--- What the task asks ---
Could every line of the listing be output exactly, with the pictures skipped?

(Material supplied)

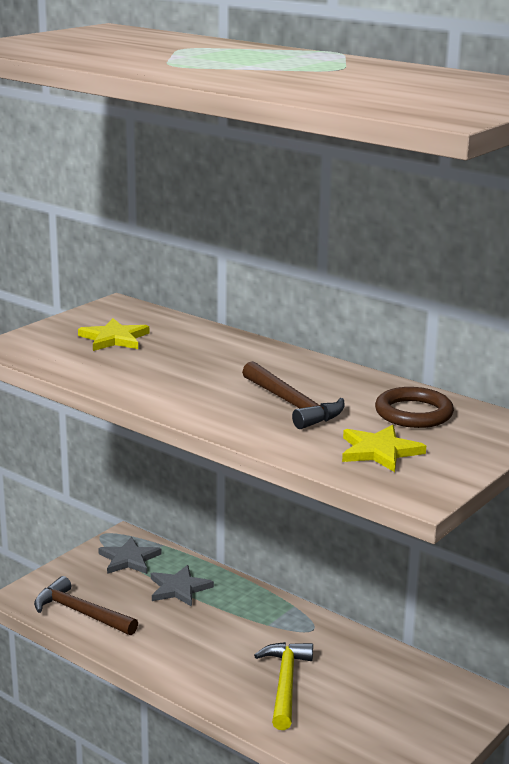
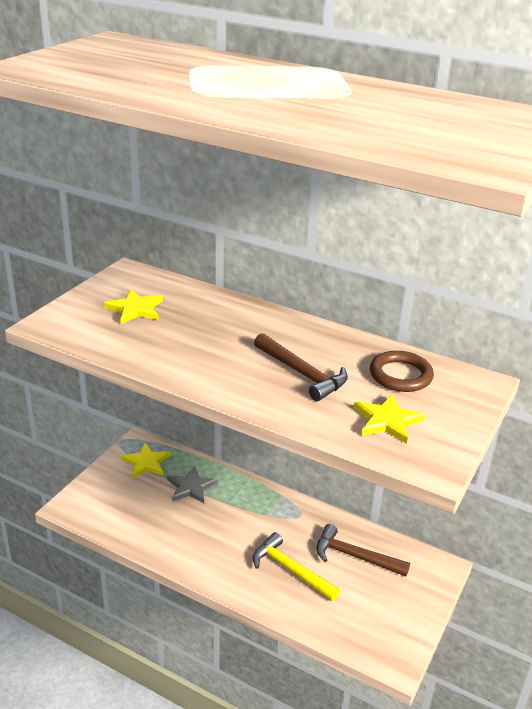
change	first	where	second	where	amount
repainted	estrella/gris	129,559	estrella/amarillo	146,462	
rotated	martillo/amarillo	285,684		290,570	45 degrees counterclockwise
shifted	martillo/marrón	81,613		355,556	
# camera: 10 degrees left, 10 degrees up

(End Material supplied)

--- Task output ---
change	first	where	second	where	amount
repainted	estrella/gris	129,559	estrella/amarillo	146,462	
rotated	martillo/amarillo	285,684		290,570	45 degrees counterclockwise
shifted	martillo/marrón	81,613		355,556	
# camera: 10 degrees left, 10 degrees up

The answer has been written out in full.